_What to do_. What's needed is a word-for-word retyping of the entries below, pictures omitted.

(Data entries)
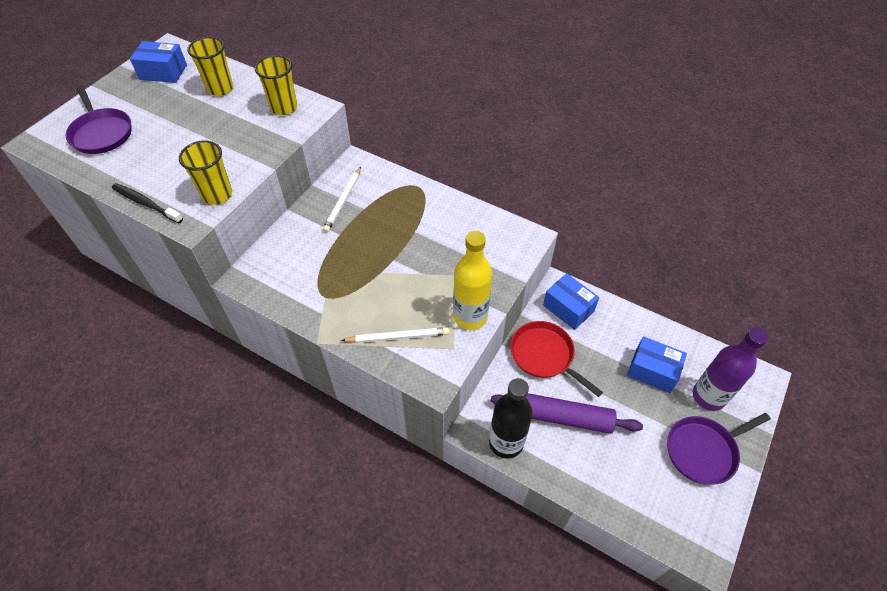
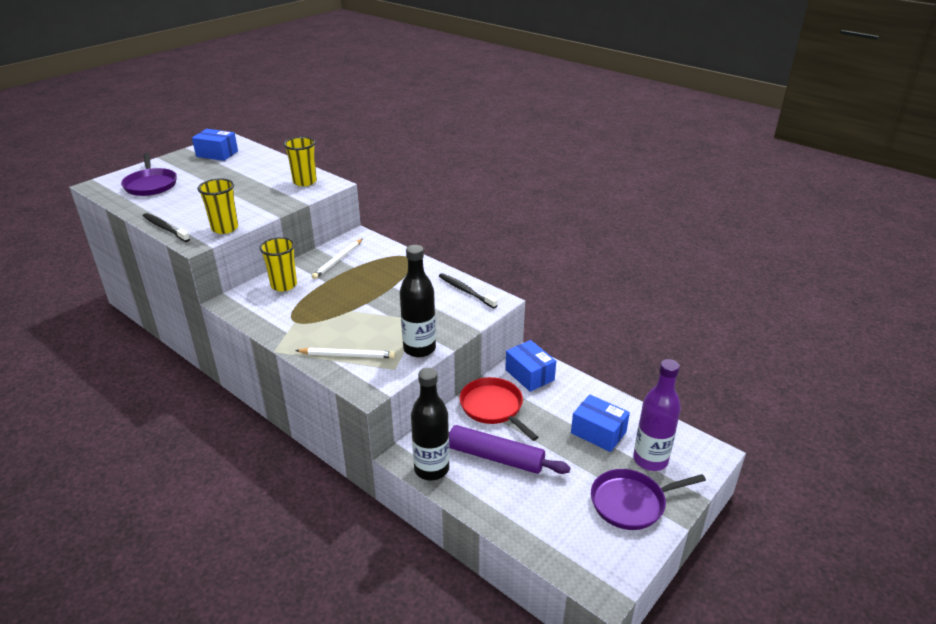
camera: 10 degrees right, 20 degrees down
(220, 88) = (258, 166): yellow cup -> yellow cup (284, 285)
(470, 316) = (419, 349): yellow bottle -> black bottle
(493, 228) = (465, 291): none -> black toothbrush

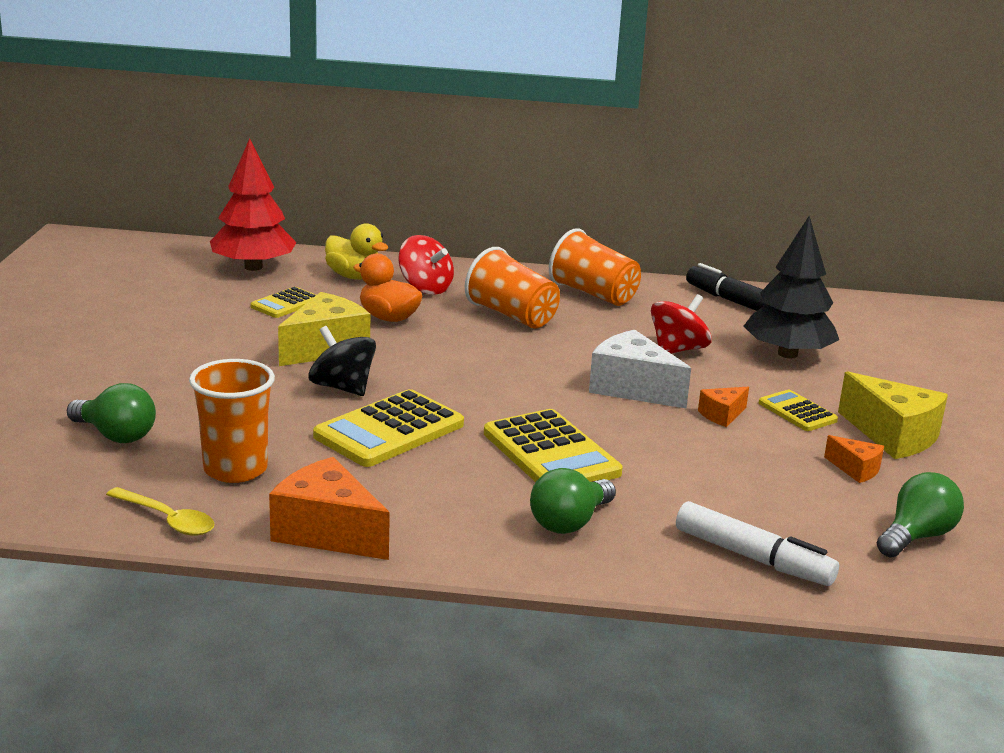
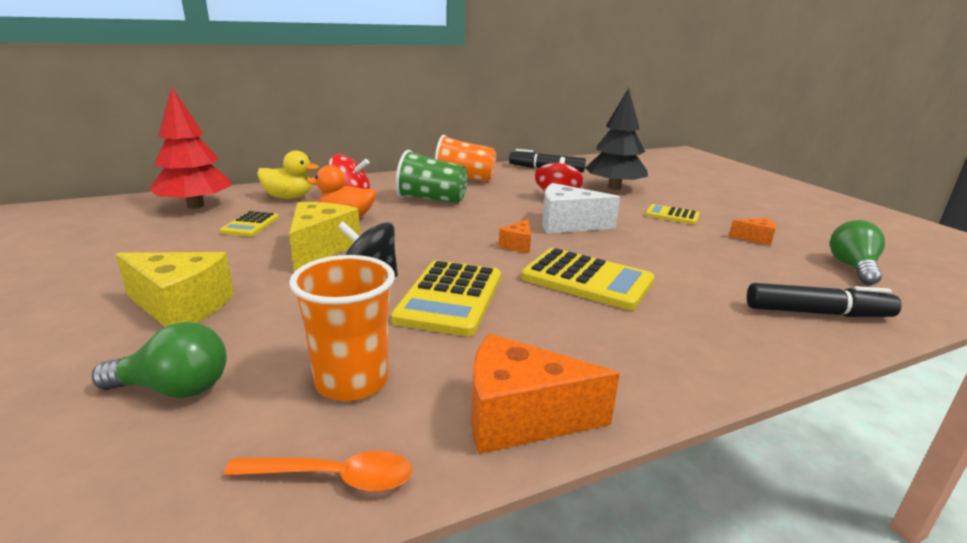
camera: 30 degrees left, 0 degrees up
(167, 520) = (333, 477): yellow spoon -> orange spoon
(512, 316) = (431, 199): orange cup -> green cup
(569, 522) = (680, 329): green light bulb -> none
(722, 415) = (640, 227): orange cheese -> orange cheese (518, 245)
(753, 558) = (817, 313): white marker -> black marker
(893, 436) = (735, 216): yellow cheese -> yellow cheese (181, 307)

_Answer box_.
camera: 10 degrees right, 20 degrees down
(220, 88) = (258, 166): yellow cup -> yellow cup (284, 285)
(470, 316) = (419, 349): yellow bottle -> black bottle
(493, 228) = (465, 291): none -> black toothbrush

camera: 30 degrees left, 0 degrees up
(167, 520) = (333, 477): yellow spoon -> orange spoon
(512, 316) = (431, 199): orange cup -> green cup
(569, 522) = (680, 329): green light bulb -> none
(722, 415) = (640, 227): orange cheese -> orange cheese (518, 245)
(753, 558) = (817, 313): white marker -> black marker
(893, 436) = (735, 216): yellow cheese -> yellow cheese (181, 307)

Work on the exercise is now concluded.